## [Work to complete]
Copy out every one of the records below word for word, keeping each line and blank line in its original order.

(Stored data entries)
- - - - - - -

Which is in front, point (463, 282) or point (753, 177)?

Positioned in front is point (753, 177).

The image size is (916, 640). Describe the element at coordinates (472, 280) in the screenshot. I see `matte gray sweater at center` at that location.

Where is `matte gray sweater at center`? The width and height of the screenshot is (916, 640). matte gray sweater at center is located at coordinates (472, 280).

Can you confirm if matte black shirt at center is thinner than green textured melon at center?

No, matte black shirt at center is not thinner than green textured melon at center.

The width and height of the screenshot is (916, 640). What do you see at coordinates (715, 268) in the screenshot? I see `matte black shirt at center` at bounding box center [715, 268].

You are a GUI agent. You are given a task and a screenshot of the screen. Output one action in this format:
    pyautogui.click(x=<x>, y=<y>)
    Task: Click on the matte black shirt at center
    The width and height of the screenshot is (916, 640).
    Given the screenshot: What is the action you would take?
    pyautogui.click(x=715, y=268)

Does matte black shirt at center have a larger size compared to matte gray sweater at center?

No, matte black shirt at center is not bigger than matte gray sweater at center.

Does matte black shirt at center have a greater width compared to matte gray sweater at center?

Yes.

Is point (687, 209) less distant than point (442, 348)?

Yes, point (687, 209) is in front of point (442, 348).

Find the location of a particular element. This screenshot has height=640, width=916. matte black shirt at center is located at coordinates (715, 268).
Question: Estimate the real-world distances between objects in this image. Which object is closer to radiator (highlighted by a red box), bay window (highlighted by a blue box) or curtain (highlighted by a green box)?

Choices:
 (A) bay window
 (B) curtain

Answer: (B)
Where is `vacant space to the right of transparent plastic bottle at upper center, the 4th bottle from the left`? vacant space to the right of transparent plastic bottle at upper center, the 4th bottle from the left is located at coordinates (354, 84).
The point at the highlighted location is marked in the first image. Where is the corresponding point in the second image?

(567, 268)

- - - - - - -

## [Response below]
Which is in front, point (463, 282) or point (753, 177)?

Positioned in front is point (753, 177).

The image size is (916, 640). Describe the element at coordinates (472, 280) in the screenshot. I see `matte gray sweater at center` at that location.

Where is `matte gray sweater at center`? The width and height of the screenshot is (916, 640). matte gray sweater at center is located at coordinates (472, 280).

Can you confirm if matte black shirt at center is thinner than green textured melon at center?

No, matte black shirt at center is not thinner than green textured melon at center.

The width and height of the screenshot is (916, 640). What do you see at coordinates (715, 268) in the screenshot? I see `matte black shirt at center` at bounding box center [715, 268].

You are a GUI agent. You are given a task and a screenshot of the screen. Output one action in this format:
    pyautogui.click(x=<x>, y=<y>)
    Task: Click on the matte black shirt at center
    The width and height of the screenshot is (916, 640).
    Given the screenshot: What is the action you would take?
    pyautogui.click(x=715, y=268)

Does matte black shirt at center have a larger size compared to matte gray sweater at center?

No, matte black shirt at center is not bigger than matte gray sweater at center.

Does matte black shirt at center have a greater width compared to matte gray sweater at center?

Yes.

Is point (687, 209) less distant than point (442, 348)?

Yes, point (687, 209) is in front of point (442, 348).

Find the location of a particular element. This screenshot has height=640, width=916. matte black shirt at center is located at coordinates (715, 268).
Question: Estimate the real-world distances between objects in this image. Which object is closer to radiator (highlighted by a red box), bay window (highlighted by a blue box) or curtain (highlighted by a green box)?

Choices:
 (A) bay window
 (B) curtain

Answer: (B)
Where is `vacant space to the right of transparent plastic bottle at upper center, the 4th bottle from the left`? vacant space to the right of transparent plastic bottle at upper center, the 4th bottle from the left is located at coordinates (354, 84).
The point at the highlighted location is marked in the first image. Where is the corresponding point in the second image?

(567, 268)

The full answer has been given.